___ Listed records
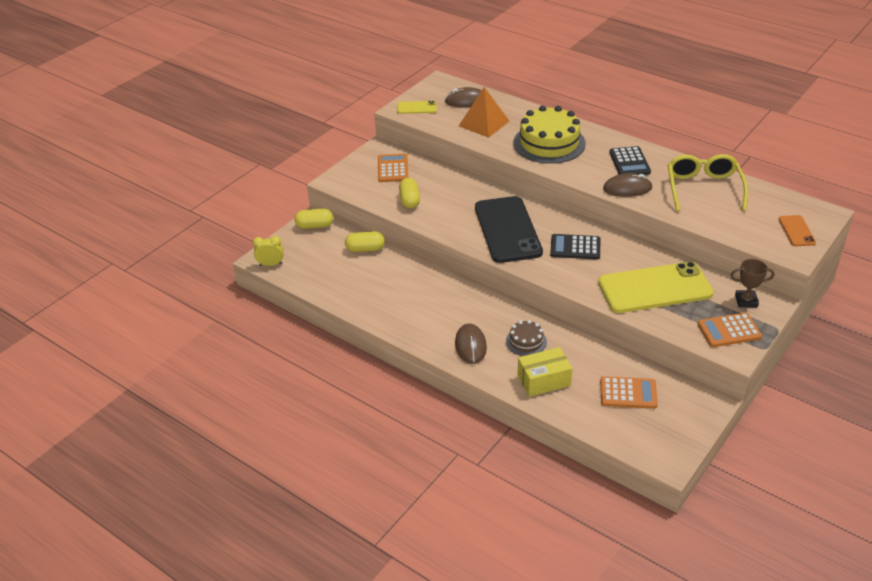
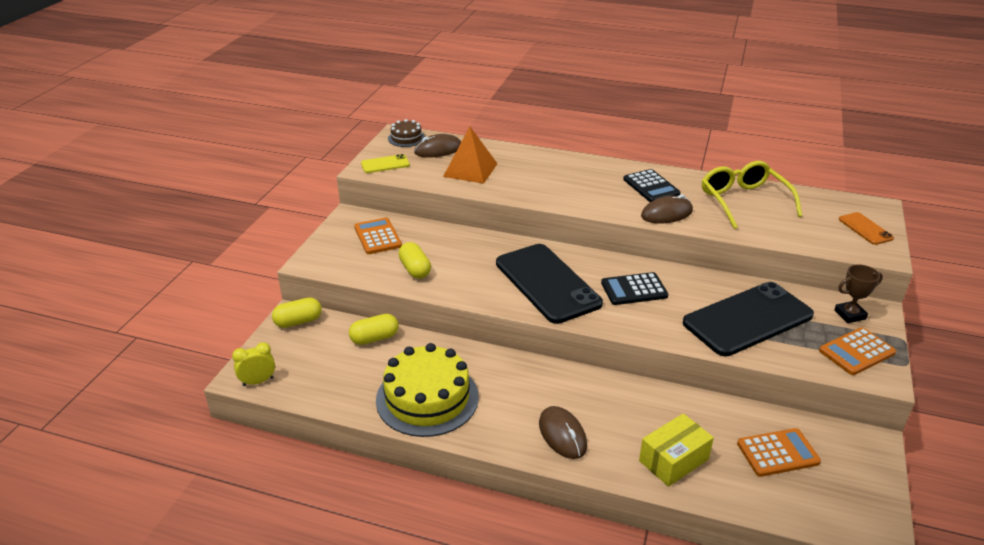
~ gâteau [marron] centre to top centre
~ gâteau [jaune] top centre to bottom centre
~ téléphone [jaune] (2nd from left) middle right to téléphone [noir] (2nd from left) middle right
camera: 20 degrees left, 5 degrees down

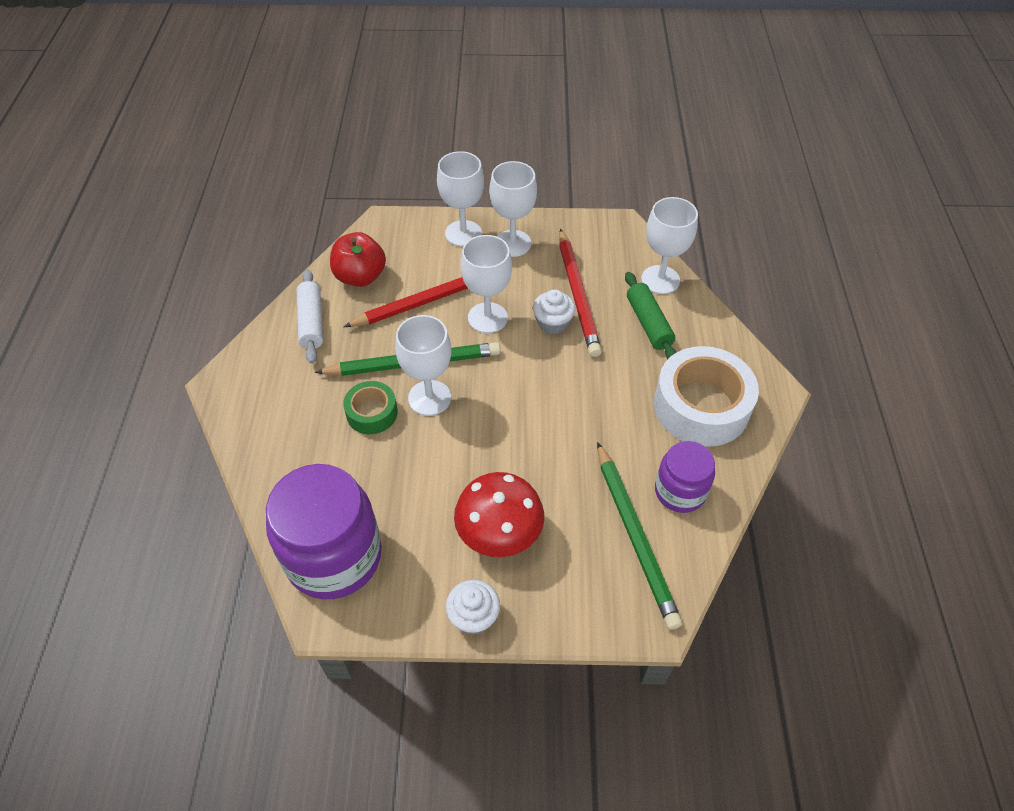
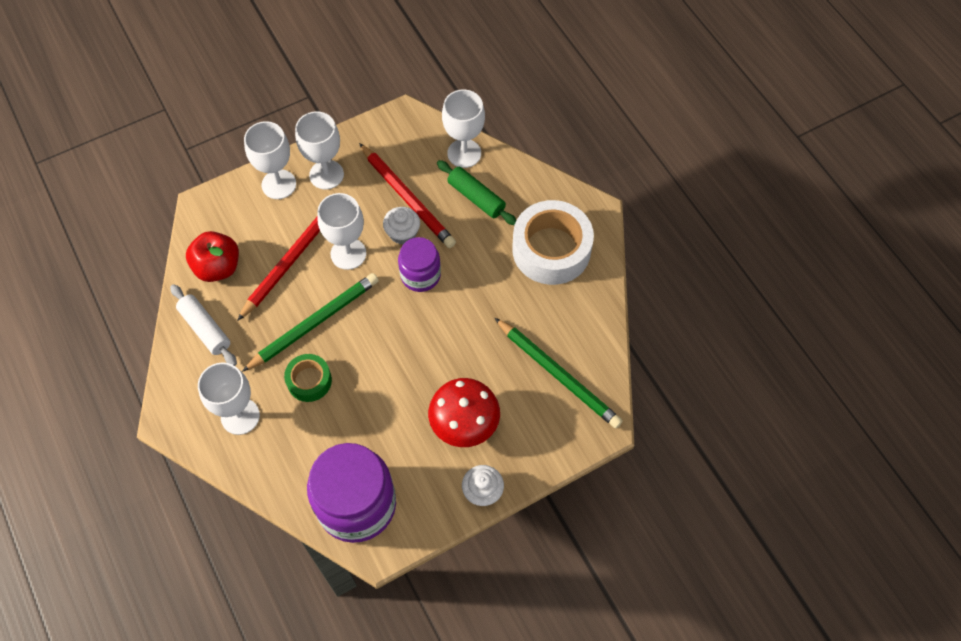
~ verre à pied [blanc] (1st from left) centre to middle left
~ bocal [violet] (2nd from left) middle right to centre
camera: 30 degrees left, 10 degrees up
______
### Task brief
For this exercise, write the listing out again exactly, excluding all images.

### Solution for this exercise
~ gâteau [marron] centre to top centre
~ gâteau [jaune] top centre to bottom centre
~ téléphone [jaune] (2nd from left) middle right to téléphone [noir] (2nd from left) middle right
camera: 20 degrees left, 5 degrees down

~ verre à pied [blanc] (1st from left) centre to middle left
~ bocal [violet] (2nd from left) middle right to centre
camera: 30 degrees left, 10 degrees up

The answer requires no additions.